#### Aim of the exercise:
Apart from the pictures, write out the records that follow exactly.

#### Source material:
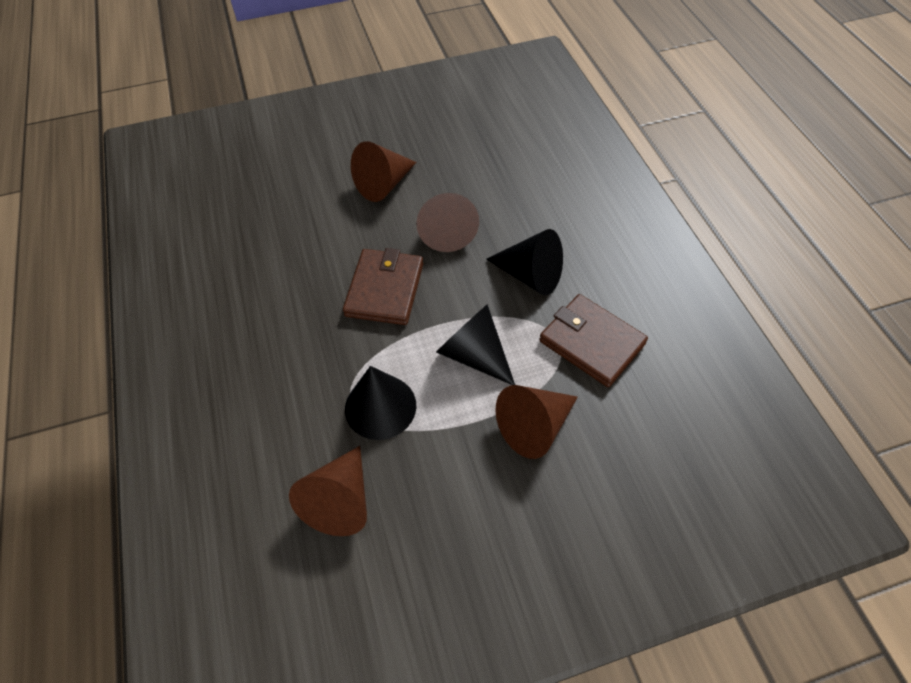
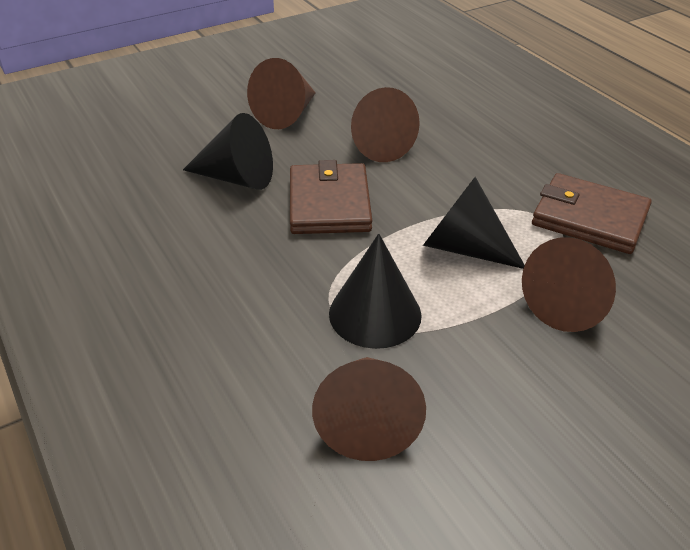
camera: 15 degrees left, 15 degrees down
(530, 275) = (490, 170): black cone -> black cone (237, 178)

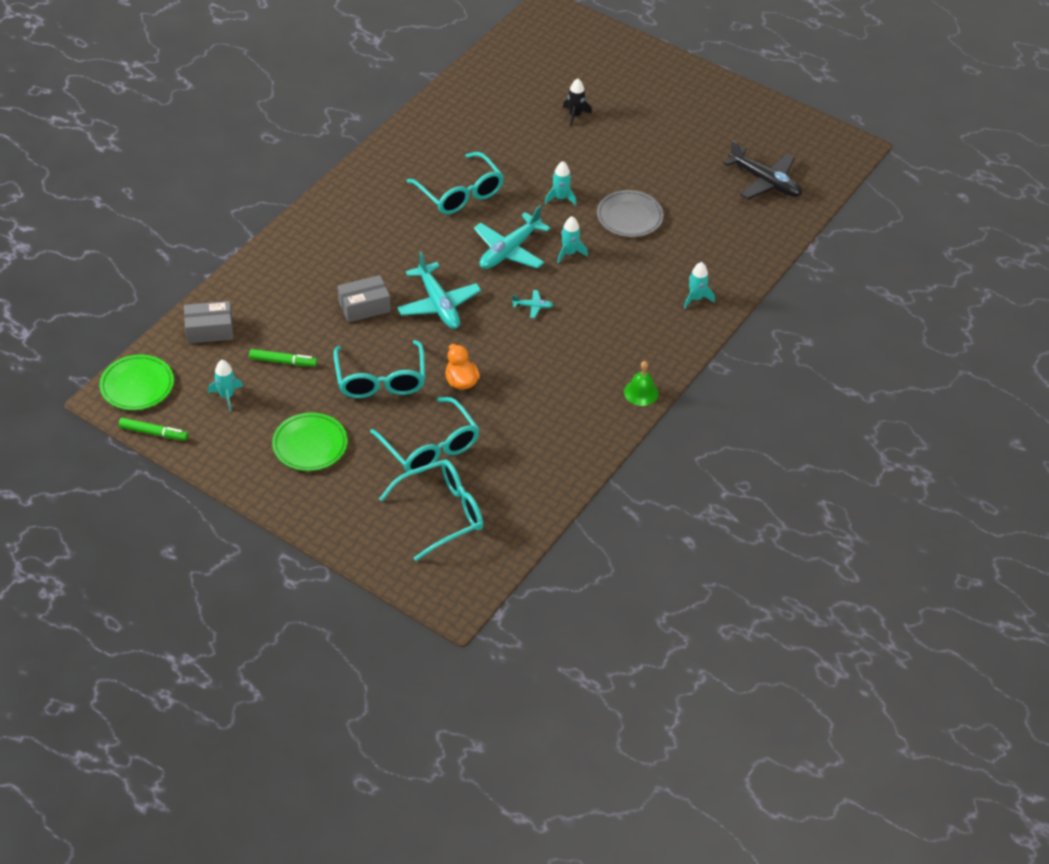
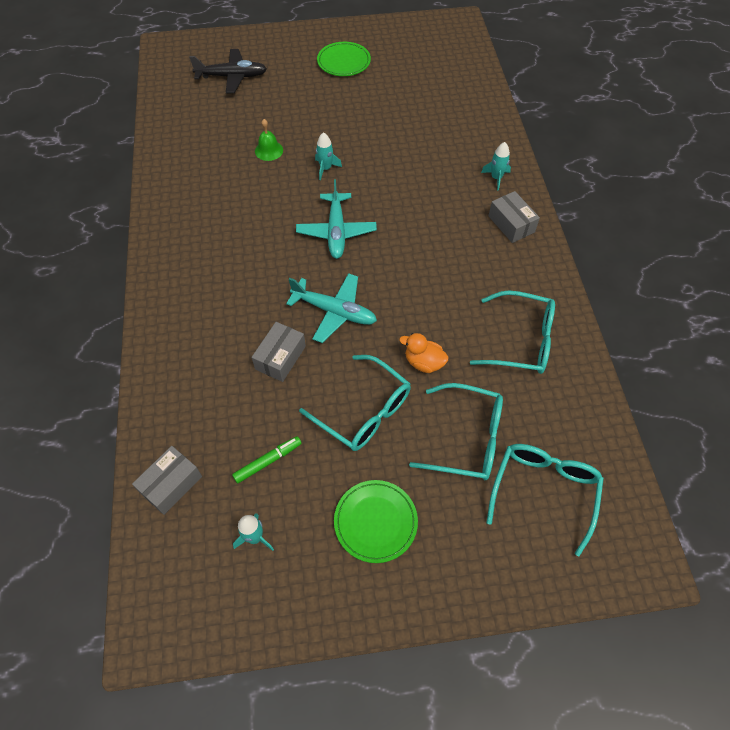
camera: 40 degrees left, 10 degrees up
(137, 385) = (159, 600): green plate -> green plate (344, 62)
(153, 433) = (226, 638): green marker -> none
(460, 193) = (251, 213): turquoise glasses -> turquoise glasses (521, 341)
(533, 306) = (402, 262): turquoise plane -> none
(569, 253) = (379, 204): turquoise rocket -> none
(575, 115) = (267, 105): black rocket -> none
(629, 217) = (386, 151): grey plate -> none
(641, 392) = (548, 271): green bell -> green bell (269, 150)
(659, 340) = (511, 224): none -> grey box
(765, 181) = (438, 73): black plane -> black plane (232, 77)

#### Answer section:
camera: 15 degrees left, 15 degrees down
(530, 275) = (490, 170): black cone -> black cone (237, 178)

camera: 40 degrees left, 10 degrees up
(137, 385) = (159, 600): green plate -> green plate (344, 62)
(153, 433) = (226, 638): green marker -> none
(460, 193) = (251, 213): turquoise glasses -> turquoise glasses (521, 341)
(533, 306) = (402, 262): turquoise plane -> none
(569, 253) = (379, 204): turquoise rocket -> none
(575, 115) = (267, 105): black rocket -> none
(629, 217) = (386, 151): grey plate -> none
(641, 392) = (548, 271): green bell -> green bell (269, 150)
(659, 340) = (511, 224): none -> grey box
(765, 181) = (438, 73): black plane -> black plane (232, 77)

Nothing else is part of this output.